## What is being asked:
Give again, word for word, every line in the entries below from the line with "(525, 103) = (624, 49): blue eraser -> none" up to and including the line with "(633, 431) = (614, 178): brown", and no other line.

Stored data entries
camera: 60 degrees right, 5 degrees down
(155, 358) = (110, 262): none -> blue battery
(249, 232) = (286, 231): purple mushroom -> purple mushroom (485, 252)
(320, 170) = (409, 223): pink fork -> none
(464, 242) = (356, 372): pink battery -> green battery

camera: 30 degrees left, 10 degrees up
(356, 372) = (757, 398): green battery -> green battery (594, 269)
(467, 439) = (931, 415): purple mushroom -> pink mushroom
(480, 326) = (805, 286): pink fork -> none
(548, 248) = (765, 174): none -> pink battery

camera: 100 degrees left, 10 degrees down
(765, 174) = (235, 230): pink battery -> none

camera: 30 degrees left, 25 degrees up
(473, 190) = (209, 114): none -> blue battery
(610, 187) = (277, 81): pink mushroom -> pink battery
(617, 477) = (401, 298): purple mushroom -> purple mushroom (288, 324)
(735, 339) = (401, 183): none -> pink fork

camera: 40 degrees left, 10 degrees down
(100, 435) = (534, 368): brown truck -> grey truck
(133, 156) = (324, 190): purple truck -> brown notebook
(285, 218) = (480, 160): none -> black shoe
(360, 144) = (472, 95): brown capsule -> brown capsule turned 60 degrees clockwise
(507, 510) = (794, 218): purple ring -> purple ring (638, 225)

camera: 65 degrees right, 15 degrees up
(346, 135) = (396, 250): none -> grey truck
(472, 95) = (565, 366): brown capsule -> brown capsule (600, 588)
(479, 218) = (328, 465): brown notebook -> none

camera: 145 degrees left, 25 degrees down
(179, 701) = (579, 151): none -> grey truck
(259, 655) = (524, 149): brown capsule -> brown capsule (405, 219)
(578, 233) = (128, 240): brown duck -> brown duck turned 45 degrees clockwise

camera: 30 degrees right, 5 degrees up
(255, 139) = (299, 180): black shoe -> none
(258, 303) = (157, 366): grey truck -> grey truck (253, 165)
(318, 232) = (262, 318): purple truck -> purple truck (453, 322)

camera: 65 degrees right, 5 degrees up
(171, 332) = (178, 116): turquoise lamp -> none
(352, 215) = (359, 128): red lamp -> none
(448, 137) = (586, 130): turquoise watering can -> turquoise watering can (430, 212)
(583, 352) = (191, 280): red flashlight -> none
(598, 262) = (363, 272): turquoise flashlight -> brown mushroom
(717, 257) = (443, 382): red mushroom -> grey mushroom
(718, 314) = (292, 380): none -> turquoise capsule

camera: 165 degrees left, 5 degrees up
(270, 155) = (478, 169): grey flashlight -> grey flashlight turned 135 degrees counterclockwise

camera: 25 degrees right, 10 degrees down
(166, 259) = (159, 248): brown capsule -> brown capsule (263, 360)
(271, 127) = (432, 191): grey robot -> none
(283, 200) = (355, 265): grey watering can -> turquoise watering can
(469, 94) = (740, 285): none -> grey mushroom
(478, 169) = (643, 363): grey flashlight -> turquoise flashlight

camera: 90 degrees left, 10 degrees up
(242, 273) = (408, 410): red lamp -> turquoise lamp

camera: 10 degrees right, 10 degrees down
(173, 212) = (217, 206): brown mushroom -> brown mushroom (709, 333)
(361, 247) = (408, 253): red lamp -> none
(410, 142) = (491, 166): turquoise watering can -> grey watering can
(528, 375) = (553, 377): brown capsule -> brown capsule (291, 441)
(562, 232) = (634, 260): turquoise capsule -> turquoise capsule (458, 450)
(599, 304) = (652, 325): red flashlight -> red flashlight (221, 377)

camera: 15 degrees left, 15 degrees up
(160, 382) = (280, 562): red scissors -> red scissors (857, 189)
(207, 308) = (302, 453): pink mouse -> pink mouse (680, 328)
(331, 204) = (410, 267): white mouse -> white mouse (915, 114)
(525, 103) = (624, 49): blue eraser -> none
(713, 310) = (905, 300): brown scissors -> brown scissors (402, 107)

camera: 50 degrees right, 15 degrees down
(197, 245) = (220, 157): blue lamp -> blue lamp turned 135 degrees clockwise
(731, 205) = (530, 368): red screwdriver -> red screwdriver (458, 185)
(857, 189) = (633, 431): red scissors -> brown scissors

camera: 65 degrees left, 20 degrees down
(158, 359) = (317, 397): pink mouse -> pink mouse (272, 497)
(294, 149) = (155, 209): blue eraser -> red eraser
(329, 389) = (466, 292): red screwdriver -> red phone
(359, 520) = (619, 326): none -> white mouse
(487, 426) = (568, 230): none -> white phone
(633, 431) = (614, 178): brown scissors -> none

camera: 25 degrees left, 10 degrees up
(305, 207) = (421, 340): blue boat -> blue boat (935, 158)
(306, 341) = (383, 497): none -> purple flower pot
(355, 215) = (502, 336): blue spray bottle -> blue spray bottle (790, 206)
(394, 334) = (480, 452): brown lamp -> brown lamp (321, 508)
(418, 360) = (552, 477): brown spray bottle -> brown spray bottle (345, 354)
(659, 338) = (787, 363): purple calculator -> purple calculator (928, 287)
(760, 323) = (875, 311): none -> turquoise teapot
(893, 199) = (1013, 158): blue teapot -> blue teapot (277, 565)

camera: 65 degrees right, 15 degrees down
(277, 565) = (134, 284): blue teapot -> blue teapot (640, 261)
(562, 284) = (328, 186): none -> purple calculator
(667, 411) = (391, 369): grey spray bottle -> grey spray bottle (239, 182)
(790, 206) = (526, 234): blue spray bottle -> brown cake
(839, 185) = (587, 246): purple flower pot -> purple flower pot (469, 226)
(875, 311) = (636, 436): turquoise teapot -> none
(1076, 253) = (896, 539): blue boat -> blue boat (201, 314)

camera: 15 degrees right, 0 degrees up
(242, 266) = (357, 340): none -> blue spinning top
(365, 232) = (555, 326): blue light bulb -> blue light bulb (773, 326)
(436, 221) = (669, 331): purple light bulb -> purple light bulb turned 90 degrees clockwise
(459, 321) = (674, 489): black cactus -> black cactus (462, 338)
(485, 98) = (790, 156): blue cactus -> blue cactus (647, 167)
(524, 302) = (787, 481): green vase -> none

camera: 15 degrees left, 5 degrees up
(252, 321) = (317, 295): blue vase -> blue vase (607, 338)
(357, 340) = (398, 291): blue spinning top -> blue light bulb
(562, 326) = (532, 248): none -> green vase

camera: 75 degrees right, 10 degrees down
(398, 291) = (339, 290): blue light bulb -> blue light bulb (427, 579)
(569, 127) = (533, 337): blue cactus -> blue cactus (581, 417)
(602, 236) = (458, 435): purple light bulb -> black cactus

## Task solution:
(525, 103) = (624, 49): blue eraser -> none
(713, 310) = (905, 300): brown scissors -> brown scissors (402, 107)

camera: 50 degrees right, 15 degrees down
(197, 245) = (220, 157): blue lamp -> blue lamp turned 135 degrees clockwise
(731, 205) = (530, 368): red screwdriver -> red screwdriver (458, 185)
(857, 189) = (633, 431): red scissors -> brown scissors

camera: 65 degrees left, 20 degrees down
(158, 359) = (317, 397): pink mouse -> pink mouse (272, 497)
(294, 149) = (155, 209): blue eraser -> red eraser
(329, 389) = (466, 292): red screwdriver -> red phone
(359, 520) = (619, 326): none -> white mouse
(487, 426) = (568, 230): none -> white phone
(633, 431) = (614, 178): brown scissors -> none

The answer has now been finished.